- _Prompt_
Update the records from their first line up to and including the line with "4: (1122, 469)", changing "absolute pixels" to "absolute pixel units" and leaving everything else unchanged. Reproduce only those lines.

- _Saved entries_
*-*-*

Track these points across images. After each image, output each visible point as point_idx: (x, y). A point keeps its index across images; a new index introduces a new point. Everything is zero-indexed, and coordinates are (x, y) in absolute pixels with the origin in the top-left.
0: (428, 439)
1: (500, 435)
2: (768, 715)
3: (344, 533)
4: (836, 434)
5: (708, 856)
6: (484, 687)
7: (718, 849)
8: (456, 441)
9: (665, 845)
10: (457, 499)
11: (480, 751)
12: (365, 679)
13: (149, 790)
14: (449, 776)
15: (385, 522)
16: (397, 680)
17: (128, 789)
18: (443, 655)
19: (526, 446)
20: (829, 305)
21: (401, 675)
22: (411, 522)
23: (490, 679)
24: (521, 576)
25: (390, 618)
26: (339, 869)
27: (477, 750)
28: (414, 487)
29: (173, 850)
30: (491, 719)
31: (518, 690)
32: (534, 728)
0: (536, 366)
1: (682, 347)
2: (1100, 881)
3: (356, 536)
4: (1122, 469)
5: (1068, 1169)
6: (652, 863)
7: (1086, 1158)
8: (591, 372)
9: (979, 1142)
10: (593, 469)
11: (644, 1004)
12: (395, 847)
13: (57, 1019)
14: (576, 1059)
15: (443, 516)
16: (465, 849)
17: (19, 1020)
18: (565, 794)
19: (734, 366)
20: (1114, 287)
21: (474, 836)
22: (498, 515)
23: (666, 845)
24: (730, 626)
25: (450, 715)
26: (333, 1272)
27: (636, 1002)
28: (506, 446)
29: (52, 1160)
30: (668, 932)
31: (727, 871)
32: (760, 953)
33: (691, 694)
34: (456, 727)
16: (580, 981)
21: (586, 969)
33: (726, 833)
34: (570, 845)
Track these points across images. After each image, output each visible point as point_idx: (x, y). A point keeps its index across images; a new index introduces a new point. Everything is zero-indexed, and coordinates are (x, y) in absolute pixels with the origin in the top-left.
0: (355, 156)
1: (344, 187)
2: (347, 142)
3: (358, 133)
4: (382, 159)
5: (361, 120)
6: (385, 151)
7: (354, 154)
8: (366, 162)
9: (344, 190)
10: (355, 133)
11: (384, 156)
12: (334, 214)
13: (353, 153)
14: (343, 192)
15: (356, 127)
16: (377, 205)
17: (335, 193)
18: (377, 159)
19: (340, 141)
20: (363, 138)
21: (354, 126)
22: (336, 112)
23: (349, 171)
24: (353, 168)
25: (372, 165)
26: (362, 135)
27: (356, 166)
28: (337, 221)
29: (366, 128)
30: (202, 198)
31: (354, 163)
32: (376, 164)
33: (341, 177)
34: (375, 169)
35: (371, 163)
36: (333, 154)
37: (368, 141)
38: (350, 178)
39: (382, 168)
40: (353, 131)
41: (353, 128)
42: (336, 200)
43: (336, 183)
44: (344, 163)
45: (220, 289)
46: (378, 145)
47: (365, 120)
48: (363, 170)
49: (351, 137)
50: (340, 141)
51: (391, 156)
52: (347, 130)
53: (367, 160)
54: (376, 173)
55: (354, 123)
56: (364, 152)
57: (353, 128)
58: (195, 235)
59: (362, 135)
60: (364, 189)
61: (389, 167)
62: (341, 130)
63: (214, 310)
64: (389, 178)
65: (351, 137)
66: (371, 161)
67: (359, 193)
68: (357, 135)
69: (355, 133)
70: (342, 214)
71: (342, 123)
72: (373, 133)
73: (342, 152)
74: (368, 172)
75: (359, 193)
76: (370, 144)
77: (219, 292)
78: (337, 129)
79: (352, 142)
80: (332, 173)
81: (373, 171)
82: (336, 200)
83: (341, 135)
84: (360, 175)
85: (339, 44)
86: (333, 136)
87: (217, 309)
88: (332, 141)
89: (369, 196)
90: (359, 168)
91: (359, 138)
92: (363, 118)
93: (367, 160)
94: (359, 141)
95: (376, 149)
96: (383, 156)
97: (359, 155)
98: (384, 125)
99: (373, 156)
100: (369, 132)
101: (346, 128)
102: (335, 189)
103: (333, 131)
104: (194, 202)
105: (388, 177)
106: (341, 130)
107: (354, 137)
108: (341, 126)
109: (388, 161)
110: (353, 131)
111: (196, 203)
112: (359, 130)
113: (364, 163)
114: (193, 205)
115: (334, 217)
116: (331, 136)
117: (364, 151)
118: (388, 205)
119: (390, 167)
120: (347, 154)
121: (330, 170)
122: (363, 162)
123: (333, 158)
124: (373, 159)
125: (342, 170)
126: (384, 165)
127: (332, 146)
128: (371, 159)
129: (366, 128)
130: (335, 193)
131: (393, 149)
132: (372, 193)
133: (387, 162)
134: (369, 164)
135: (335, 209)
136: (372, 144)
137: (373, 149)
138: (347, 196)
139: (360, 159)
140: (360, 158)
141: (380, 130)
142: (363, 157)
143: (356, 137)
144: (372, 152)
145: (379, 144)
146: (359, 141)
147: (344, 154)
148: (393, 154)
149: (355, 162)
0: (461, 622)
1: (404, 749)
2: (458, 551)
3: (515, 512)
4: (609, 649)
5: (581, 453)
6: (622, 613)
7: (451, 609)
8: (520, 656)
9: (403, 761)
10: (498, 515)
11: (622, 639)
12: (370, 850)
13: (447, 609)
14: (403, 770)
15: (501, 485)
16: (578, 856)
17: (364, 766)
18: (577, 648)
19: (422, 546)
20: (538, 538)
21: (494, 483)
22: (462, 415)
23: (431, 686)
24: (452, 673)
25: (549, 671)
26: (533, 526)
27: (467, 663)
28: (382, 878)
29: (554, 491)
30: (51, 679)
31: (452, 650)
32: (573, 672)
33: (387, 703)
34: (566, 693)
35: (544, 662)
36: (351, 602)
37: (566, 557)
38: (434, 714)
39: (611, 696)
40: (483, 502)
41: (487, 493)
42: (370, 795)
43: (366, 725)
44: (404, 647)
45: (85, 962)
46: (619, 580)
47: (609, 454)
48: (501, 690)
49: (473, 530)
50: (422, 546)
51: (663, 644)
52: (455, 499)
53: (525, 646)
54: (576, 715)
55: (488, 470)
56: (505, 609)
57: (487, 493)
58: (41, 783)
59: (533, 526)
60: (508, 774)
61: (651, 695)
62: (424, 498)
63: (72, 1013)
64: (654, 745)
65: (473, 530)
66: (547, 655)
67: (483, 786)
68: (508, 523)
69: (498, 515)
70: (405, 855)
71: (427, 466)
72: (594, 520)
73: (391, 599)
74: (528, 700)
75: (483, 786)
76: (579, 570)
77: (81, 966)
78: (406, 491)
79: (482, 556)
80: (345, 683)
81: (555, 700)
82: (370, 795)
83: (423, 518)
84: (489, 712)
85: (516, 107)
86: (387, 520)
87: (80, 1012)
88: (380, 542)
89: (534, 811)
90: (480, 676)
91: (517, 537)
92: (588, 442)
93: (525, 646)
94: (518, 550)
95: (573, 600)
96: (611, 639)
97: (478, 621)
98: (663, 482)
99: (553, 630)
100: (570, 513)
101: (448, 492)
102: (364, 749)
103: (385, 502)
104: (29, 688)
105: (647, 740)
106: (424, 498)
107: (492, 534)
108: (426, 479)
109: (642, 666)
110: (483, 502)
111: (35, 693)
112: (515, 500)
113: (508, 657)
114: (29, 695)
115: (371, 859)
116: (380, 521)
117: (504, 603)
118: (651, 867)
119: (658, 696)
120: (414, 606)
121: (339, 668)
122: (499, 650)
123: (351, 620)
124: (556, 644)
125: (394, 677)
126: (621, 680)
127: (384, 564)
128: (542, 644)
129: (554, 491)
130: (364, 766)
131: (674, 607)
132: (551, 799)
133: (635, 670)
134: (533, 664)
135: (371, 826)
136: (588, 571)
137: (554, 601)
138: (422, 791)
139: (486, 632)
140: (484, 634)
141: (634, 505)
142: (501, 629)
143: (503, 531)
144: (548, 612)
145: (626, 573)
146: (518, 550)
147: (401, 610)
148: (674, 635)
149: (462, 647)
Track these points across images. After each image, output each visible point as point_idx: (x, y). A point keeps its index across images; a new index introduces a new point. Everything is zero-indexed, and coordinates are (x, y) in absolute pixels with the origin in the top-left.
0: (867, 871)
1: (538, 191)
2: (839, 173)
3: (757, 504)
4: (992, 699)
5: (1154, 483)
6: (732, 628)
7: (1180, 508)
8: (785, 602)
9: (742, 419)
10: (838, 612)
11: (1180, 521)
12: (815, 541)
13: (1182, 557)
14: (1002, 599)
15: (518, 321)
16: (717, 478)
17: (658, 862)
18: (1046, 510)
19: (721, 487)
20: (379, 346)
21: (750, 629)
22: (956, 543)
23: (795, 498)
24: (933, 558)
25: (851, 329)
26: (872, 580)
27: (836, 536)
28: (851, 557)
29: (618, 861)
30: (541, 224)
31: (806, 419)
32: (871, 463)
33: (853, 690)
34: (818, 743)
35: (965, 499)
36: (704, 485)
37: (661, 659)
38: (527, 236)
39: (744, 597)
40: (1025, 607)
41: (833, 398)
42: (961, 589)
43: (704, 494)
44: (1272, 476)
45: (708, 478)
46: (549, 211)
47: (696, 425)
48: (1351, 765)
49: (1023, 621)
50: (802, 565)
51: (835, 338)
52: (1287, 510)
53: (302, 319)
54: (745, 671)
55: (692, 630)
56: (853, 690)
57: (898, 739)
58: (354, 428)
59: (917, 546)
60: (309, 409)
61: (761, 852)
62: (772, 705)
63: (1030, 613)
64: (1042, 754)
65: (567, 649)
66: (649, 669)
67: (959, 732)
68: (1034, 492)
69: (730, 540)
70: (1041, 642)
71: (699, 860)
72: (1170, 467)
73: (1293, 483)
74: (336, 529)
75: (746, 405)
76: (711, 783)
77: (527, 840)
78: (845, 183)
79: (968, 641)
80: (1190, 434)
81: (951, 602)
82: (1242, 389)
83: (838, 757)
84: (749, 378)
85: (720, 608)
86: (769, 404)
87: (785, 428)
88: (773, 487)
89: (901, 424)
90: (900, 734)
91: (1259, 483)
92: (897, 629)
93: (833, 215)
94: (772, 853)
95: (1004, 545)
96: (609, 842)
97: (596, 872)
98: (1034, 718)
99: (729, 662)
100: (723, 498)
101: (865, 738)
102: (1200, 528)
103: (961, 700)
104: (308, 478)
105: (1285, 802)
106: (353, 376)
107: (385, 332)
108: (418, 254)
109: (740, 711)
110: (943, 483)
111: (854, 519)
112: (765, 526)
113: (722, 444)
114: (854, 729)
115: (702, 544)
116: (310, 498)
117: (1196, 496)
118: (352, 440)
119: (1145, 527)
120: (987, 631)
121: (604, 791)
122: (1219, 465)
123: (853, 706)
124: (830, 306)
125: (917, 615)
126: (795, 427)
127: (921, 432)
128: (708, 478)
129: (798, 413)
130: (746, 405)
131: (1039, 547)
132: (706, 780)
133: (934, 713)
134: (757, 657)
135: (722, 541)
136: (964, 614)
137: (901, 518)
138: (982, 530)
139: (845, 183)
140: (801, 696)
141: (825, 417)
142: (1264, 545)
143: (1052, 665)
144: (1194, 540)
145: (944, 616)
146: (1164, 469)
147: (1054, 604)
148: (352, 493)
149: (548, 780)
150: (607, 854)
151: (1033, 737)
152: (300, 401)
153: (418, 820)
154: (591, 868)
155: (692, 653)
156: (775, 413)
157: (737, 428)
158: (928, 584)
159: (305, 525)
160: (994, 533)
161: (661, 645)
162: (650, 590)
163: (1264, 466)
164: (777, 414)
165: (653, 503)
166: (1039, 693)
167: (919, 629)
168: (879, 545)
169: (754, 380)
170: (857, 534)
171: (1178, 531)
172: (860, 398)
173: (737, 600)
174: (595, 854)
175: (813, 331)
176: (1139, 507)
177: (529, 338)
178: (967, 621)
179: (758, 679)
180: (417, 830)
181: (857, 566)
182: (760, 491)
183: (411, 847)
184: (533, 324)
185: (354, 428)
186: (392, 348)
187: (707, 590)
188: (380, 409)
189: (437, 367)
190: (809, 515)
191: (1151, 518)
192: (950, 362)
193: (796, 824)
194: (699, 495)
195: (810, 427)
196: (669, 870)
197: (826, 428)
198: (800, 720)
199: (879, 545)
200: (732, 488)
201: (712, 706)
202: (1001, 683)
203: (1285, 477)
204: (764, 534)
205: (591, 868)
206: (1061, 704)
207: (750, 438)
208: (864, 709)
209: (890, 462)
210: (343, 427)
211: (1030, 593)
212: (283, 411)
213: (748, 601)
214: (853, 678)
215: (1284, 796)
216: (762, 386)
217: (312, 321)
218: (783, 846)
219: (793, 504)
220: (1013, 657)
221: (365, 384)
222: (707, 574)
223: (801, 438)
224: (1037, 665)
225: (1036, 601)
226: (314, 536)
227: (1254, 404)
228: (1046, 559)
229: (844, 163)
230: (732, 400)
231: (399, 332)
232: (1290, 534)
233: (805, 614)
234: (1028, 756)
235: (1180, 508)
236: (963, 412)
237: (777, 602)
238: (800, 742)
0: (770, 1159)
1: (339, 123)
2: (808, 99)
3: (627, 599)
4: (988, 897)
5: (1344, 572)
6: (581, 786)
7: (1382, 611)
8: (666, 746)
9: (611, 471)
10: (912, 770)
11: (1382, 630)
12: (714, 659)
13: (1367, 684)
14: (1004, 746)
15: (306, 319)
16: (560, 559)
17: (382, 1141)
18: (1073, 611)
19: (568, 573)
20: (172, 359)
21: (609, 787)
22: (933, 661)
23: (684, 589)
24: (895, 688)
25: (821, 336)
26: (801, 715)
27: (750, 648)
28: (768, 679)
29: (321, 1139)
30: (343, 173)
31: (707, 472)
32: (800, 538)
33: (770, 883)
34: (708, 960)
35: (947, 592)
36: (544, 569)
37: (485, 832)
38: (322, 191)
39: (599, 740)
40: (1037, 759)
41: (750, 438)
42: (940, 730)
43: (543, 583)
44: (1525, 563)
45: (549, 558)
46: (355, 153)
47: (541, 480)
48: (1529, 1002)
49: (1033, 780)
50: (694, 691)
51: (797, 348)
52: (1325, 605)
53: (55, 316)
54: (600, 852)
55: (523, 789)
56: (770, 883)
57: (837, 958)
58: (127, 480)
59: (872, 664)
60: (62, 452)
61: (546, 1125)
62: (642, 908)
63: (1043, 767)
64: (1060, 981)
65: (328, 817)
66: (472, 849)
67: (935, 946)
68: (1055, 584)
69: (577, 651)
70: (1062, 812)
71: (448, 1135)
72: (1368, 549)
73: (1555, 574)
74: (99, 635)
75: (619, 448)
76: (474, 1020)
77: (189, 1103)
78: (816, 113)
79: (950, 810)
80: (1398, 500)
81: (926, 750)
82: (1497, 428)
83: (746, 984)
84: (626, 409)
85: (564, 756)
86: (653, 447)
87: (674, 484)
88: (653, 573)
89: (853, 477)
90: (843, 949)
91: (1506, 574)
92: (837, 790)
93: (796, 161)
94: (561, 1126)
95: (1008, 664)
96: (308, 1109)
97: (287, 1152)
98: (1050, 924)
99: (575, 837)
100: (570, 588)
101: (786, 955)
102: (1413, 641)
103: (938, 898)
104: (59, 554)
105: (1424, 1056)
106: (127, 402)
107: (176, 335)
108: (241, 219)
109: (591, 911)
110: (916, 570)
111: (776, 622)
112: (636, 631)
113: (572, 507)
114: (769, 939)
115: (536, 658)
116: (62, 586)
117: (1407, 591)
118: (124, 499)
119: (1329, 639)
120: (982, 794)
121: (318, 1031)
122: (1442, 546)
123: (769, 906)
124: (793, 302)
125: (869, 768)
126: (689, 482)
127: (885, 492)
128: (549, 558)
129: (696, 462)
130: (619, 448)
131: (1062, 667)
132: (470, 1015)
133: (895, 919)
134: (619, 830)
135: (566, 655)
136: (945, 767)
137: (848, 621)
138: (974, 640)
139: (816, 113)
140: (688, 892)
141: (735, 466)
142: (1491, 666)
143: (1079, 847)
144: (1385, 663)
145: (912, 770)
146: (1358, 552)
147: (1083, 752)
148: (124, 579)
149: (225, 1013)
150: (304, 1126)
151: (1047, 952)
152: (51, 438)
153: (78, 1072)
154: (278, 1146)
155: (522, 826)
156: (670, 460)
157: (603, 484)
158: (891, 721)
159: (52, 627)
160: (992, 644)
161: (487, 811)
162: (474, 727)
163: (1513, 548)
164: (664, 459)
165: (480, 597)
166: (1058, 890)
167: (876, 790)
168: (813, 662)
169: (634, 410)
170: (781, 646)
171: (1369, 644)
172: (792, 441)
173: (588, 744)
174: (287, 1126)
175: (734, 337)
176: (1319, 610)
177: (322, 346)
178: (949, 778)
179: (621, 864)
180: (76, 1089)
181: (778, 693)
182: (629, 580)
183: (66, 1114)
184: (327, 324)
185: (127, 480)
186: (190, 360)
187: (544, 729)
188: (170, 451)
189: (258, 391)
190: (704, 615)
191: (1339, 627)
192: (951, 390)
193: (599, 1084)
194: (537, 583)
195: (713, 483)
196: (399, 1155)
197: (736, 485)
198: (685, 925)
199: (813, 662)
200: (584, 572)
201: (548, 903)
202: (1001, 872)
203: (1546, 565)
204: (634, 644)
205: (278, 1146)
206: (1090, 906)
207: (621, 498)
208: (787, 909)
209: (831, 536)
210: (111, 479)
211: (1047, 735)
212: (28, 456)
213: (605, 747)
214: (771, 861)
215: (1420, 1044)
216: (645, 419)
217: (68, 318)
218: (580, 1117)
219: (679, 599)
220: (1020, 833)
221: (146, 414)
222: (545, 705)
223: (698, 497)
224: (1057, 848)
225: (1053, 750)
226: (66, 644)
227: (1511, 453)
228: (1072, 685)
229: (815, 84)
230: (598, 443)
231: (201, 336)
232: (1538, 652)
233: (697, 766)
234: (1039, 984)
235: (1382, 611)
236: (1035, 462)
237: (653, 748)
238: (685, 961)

*-*-*

- _Result for this exercise_
Track these points across images. After each image, output each visible point as point_idx: (x, y). A point keeps its index across images; a new index introduces a new point. Everything is zero-indexed, and coordinates are (x, y) in absolute pixel units with the origin in the top-left.
0: (428, 439)
1: (500, 435)
2: (768, 715)
3: (344, 533)
4: (836, 434)
5: (708, 856)
6: (484, 687)
7: (718, 849)
8: (456, 441)
9: (665, 845)
10: (457, 499)
11: (480, 751)
12: (365, 679)
13: (149, 790)
14: (449, 776)
15: (385, 522)
16: (397, 680)
17: (128, 789)
18: (443, 655)
19: (526, 446)
20: (829, 305)
21: (401, 675)
22: (411, 522)
23: (490, 679)
24: (521, 576)
25: (390, 618)
26: (339, 869)
27: (477, 750)
28: (414, 487)
29: (173, 850)
30: (491, 719)
31: (518, 690)
32: (534, 728)
0: (536, 366)
1: (682, 347)
2: (1100, 881)
3: (356, 536)
4: (1122, 469)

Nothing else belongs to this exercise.